■ **TASK STATEMENT**
Could you give the listing again exactly, without its pictures?

■ **DATA EXTRACTS**
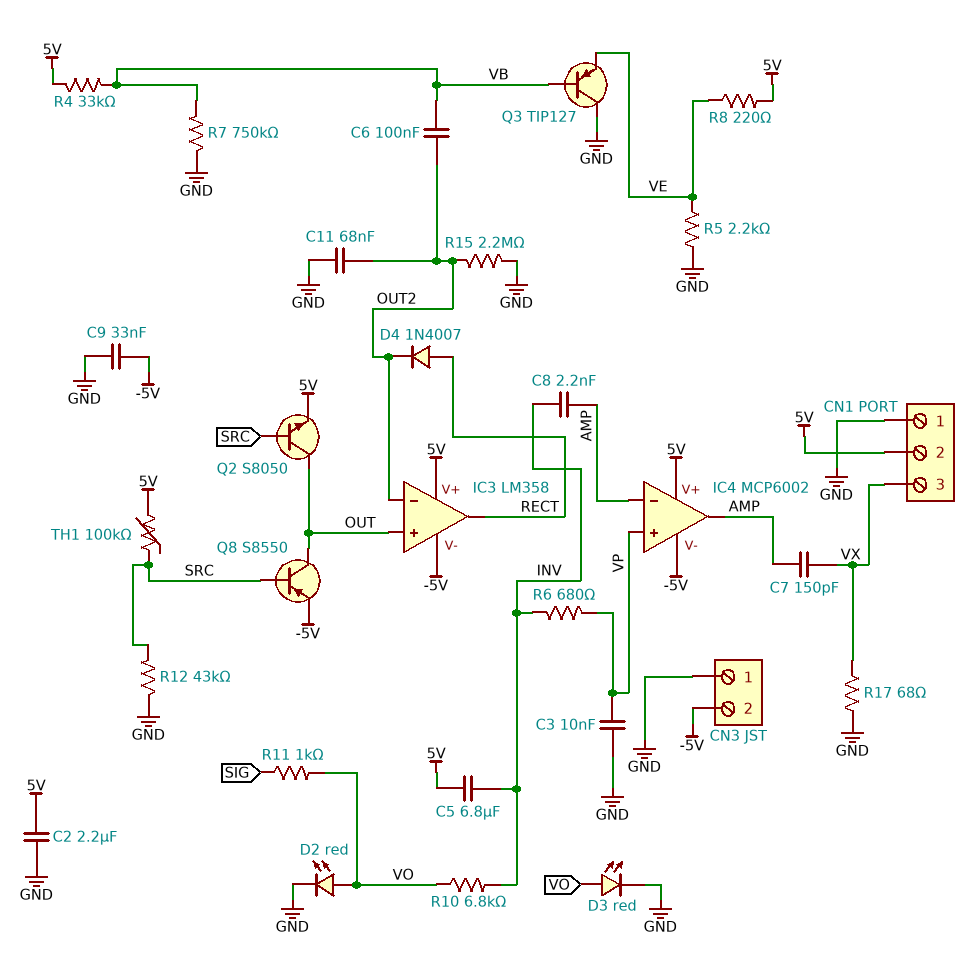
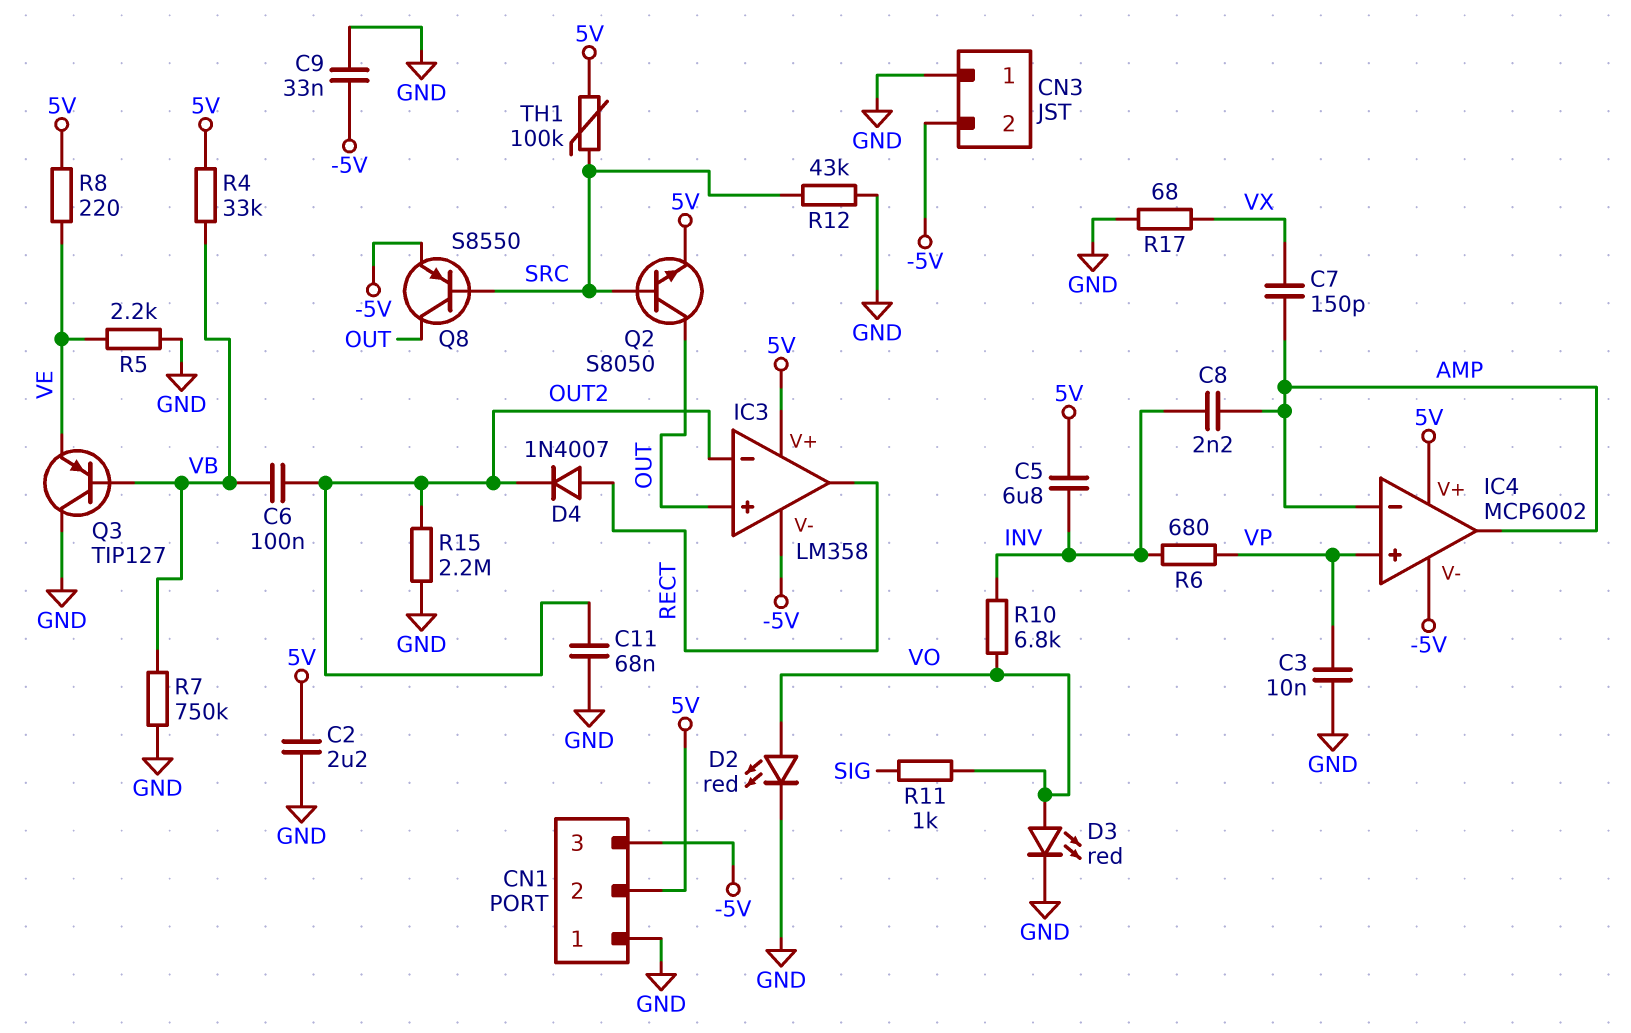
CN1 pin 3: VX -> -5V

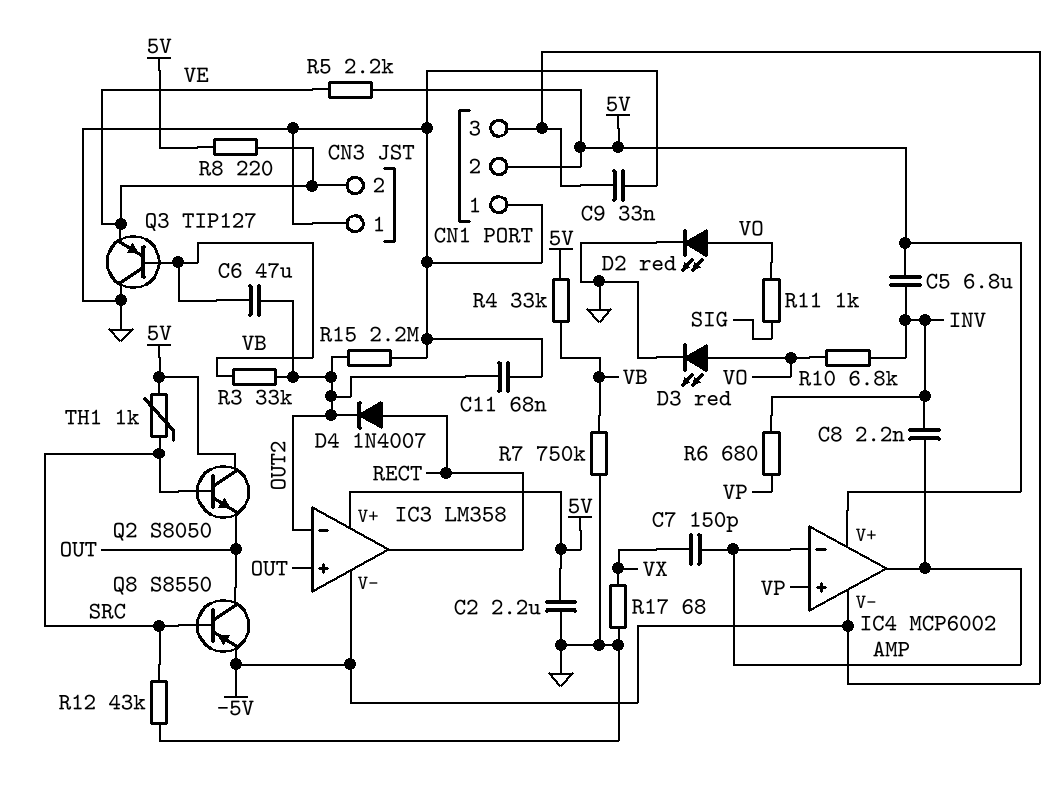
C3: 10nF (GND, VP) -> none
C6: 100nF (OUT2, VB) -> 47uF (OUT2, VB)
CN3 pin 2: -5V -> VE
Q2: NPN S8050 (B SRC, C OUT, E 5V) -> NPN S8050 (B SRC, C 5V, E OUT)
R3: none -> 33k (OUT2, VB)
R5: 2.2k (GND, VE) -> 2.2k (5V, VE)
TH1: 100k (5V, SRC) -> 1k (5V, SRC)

■ **TASK RESULT**
CN1 pin 3: VX -> -5V

C3: 10nF (GND, VP) -> none
C6: 100nF (OUT2, VB) -> 47uF (OUT2, VB)
CN3 pin 2: -5V -> VE
Q2: NPN S8050 (B SRC, C OUT, E 5V) -> NPN S8050 (B SRC, C 5V, E OUT)
R3: none -> 33k (OUT2, VB)
R5: 2.2k (GND, VE) -> 2.2k (5V, VE)
TH1: 100k (5V, SRC) -> 1k (5V, SRC)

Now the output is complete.